%%

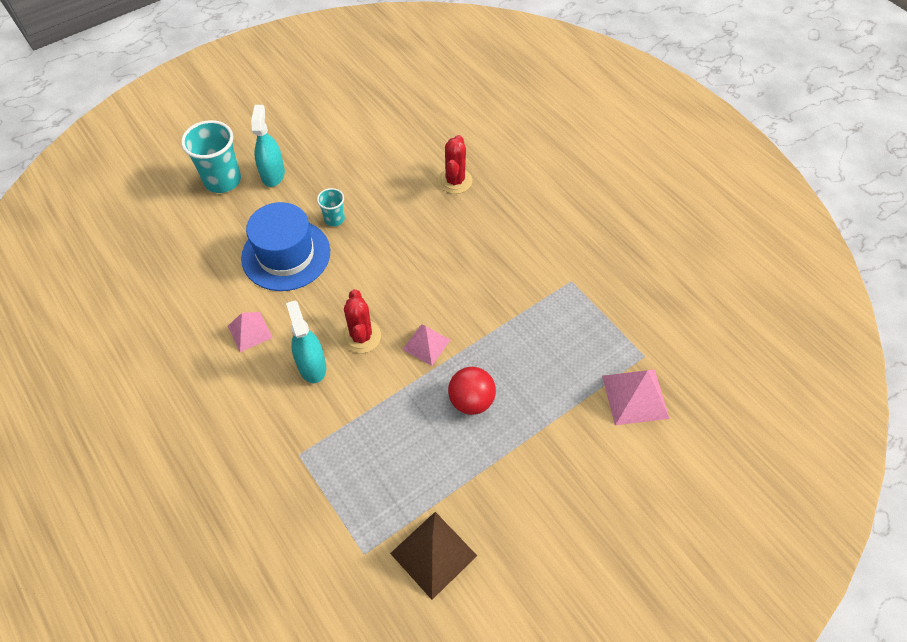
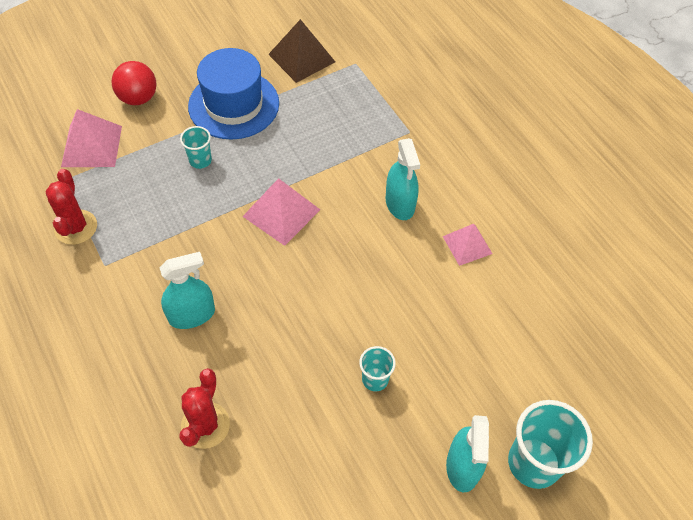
camera: 175 degrees left, 0 degrees up
(286, 254) = (435, 333): blue hat -> blue hat (234, 105)
(361, 336) = (348, 227): red cactus -> red cactus (76, 227)
(426, 344) = (281, 212): pink pyramid -> pink pyramid, size x1.52
(471, 401) = (247, 158): red ball -> red ball (138, 98)
(485, 249) = (192, 315): none -> turquoise spray bottle
(518, 392) = (200, 160): none -> turquoise cup

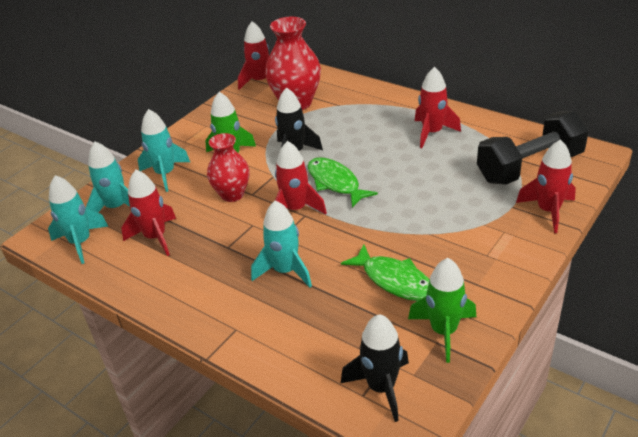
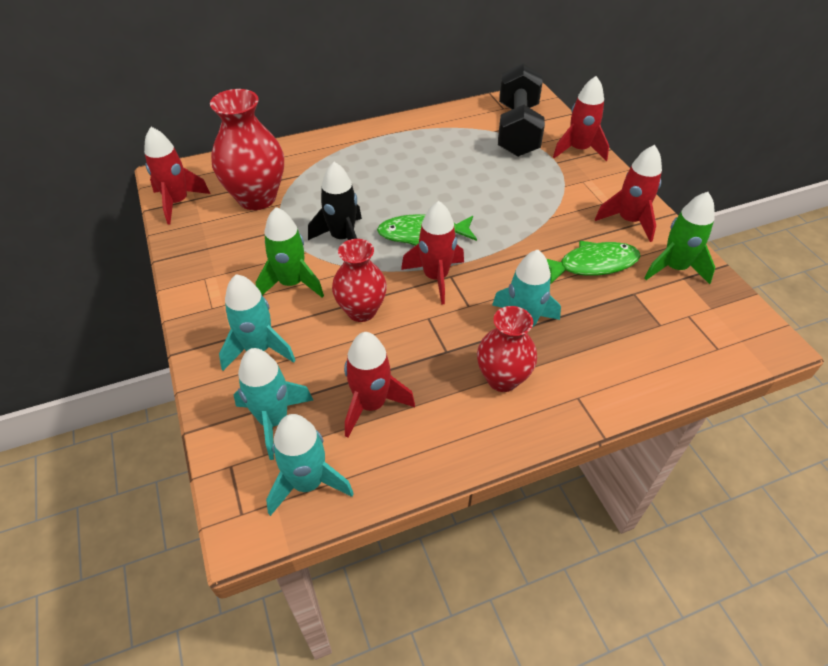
camera: 60 degrees left, 10 degrees up
(223, 284) = (502, 379): none -> red vase
(381, 387) = (716, 333): black rocket -> none
(432, 133) = (415, 149): red rocket -> red rocket (628, 221)

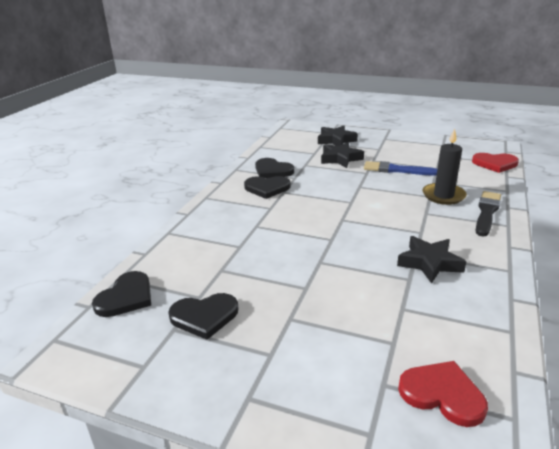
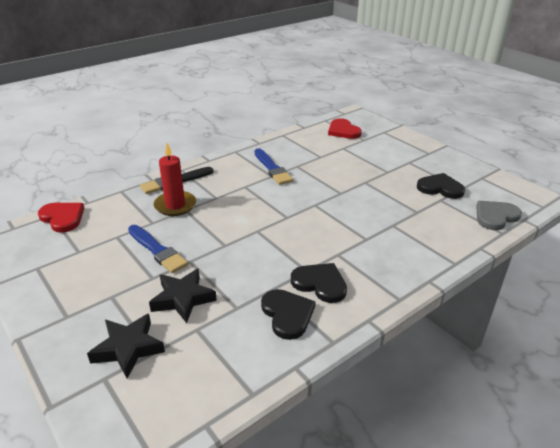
camera: 150 degrees left, 5 degrees up
(126, 297) = (495, 216): black heart -> grey heart
(429, 263) = (272, 168): black star -> blue brush
(443, 196) = (175, 205): black candle -> red candle

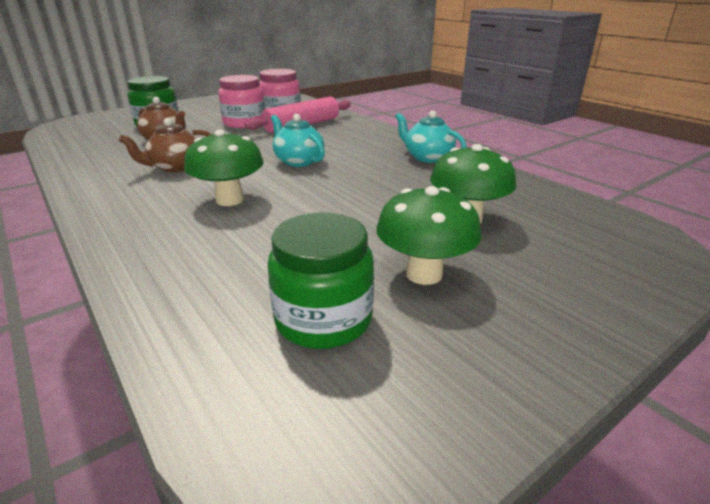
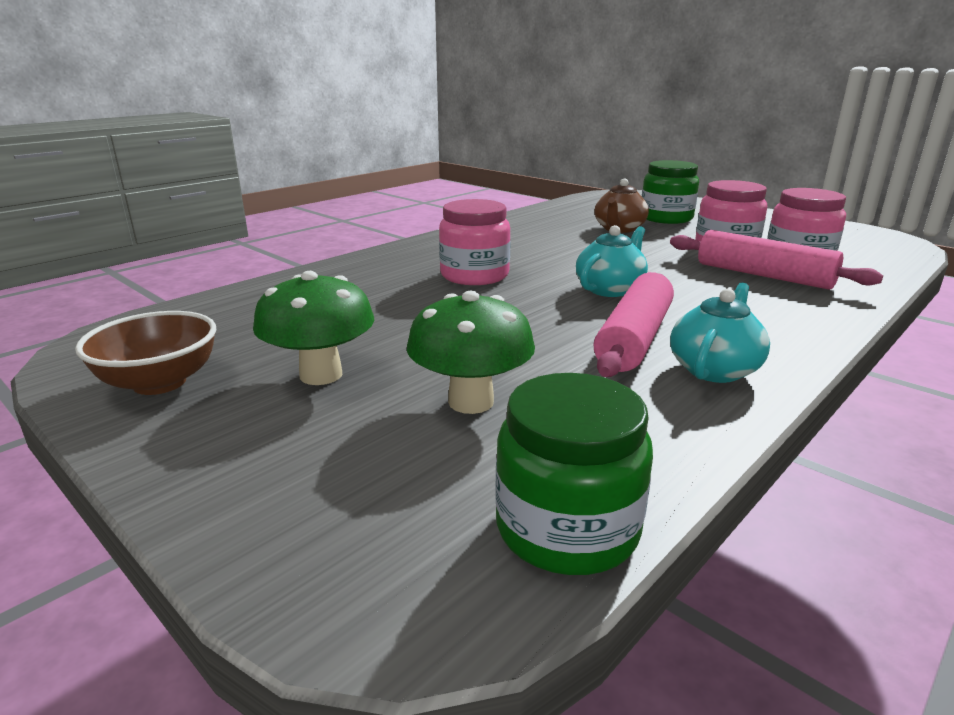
camera: 80 degrees right, 5 degrees down
(175, 167) = (544, 245): brown teapot -> none
(230, 200) = (474, 275): green mushroom -> pink jar
(323, 319) = (251, 335): green jar -> green jar (567, 529)
(384, 167) = (634, 338): none -> pink rolling pin
(434, 373) = (160, 382): none -> brown bowl

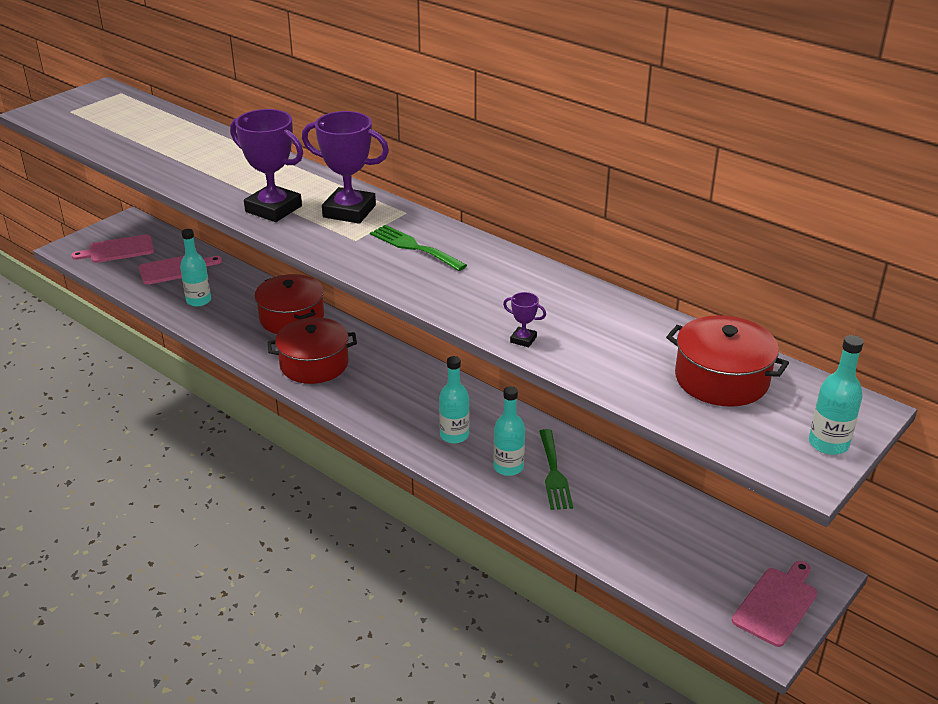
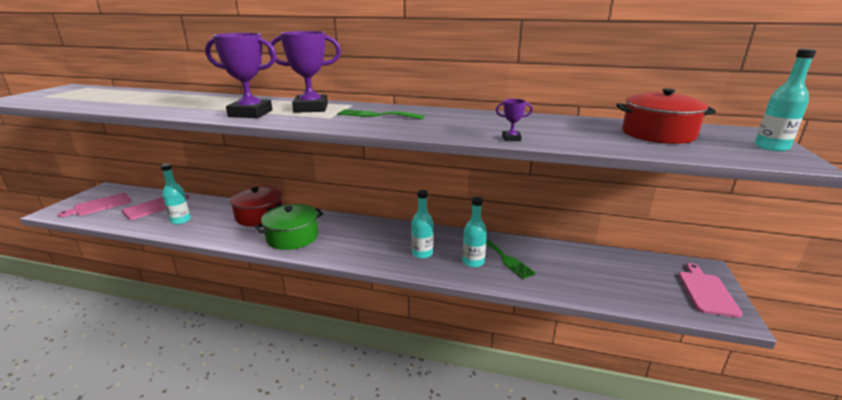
camera: 25 degrees left, 10 degrees down
(314, 364) = (292, 237): red pot -> green pot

%%

(What the exercise asks) An exact copy of all entries is needed, with no pictures in it.

(Final answer)
camera: 175 degrees left, 0 degrees up
(286, 254) = (435, 333): blue hat -> blue hat (234, 105)
(361, 336) = (348, 227): red cactus -> red cactus (76, 227)
(426, 344) = (281, 212): pink pyramid -> pink pyramid, size x1.52
(471, 401) = (247, 158): red ball -> red ball (138, 98)
(485, 249) = (192, 315): none -> turquoise spray bottle
(518, 392) = (200, 160): none -> turquoise cup

camera: 60 degrees left, 10 degrees up
(223, 284) = (502, 379): none -> red vase
(381, 387) = (716, 333): black rocket -> none
(432, 133) = (415, 149): red rocket -> red rocket (628, 221)

camera: 150 degrees left, 5 degrees up
(126, 297) = (495, 216): black heart -> grey heart
(429, 263) = (272, 168): black star -> blue brush
(443, 196) = (175, 205): black candle -> red candle

camera: 80 degrees right, 5 degrees down
(175, 167) = (544, 245): brown teapot -> none
(230, 200) = (474, 275): green mushroom -> pink jar
(323, 319) = (251, 335): green jar -> green jar (567, 529)
(384, 167) = (634, 338): none -> pink rolling pin
(434, 373) = (160, 382): none -> brown bowl

camera: 25 degrees left, 10 degrees down
(314, 364) = (292, 237): red pot -> green pot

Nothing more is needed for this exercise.